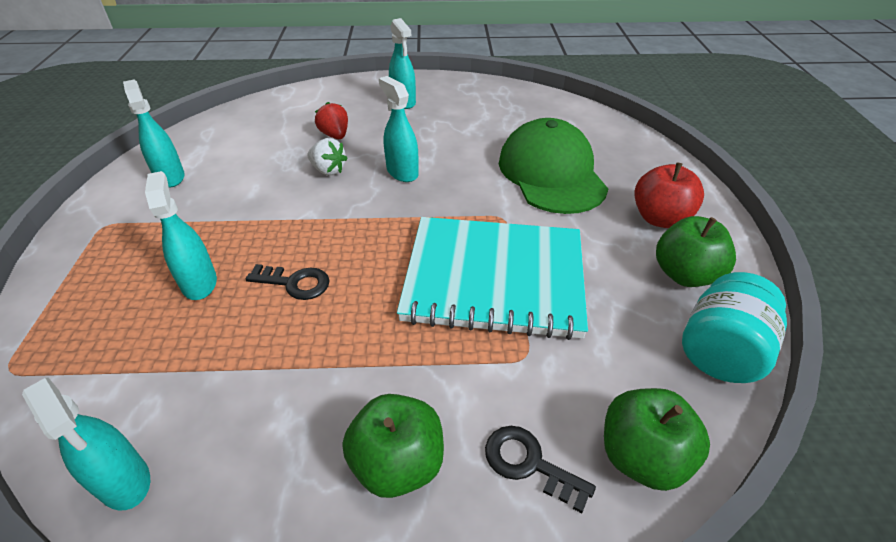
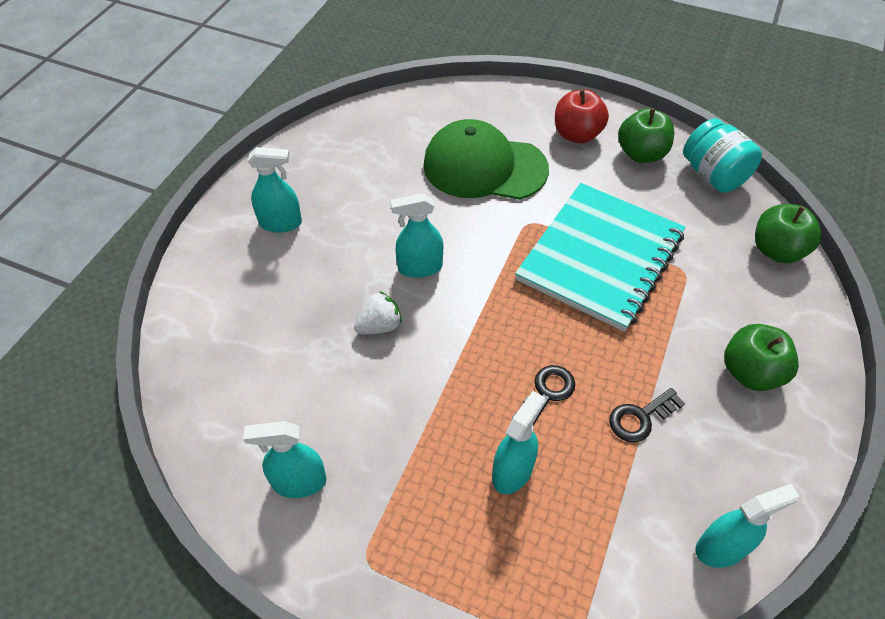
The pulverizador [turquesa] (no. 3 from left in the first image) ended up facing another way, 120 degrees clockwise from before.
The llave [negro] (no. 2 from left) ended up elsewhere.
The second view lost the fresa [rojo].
++++++++++
Task statement: Output the listing above exactly, excluding all pictures.

Solution below:
The pulverizador [turquesa] (no. 3 from left in the first image) ended up facing another way, 120 degrees clockwise from before.
The llave [negro] (no. 2 from left) ended up elsewhere.
The second view lost the fresa [rojo].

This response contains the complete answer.